• **Brief**:
Can you find the lines of the listing that include "yellow" and copy every one?

• **Input material**:
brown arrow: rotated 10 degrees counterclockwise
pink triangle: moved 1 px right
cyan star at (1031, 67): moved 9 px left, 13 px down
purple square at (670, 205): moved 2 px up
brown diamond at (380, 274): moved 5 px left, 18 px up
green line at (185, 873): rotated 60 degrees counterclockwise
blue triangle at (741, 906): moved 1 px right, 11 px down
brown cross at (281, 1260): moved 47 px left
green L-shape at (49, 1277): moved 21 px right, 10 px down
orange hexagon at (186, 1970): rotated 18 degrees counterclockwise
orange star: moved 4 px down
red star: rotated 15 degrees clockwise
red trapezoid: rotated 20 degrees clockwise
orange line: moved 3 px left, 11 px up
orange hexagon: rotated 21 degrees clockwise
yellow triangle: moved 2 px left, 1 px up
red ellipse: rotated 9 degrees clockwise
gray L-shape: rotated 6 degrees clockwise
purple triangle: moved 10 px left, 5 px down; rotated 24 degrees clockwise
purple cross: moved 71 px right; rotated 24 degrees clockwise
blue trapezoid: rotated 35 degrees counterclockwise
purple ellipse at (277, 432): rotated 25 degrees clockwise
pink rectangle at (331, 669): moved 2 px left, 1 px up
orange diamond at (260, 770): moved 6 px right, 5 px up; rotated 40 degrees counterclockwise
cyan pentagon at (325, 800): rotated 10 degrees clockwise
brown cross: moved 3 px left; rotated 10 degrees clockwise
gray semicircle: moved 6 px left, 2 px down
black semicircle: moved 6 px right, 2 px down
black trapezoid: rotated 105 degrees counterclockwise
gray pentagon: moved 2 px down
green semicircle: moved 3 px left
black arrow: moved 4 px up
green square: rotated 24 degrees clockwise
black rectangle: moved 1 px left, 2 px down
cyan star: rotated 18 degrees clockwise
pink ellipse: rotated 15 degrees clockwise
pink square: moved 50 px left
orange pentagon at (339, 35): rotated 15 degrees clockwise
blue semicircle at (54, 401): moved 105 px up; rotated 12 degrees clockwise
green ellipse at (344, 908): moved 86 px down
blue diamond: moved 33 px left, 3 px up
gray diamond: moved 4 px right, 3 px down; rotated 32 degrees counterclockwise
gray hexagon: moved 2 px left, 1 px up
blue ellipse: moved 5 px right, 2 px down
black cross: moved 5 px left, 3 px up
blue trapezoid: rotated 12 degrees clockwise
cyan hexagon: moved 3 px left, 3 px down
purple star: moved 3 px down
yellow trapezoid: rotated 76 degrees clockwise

• **Answer box**:
yellow triangle: moved 2 px left, 1 px up
yellow trapezoid: rotated 76 degrees clockwise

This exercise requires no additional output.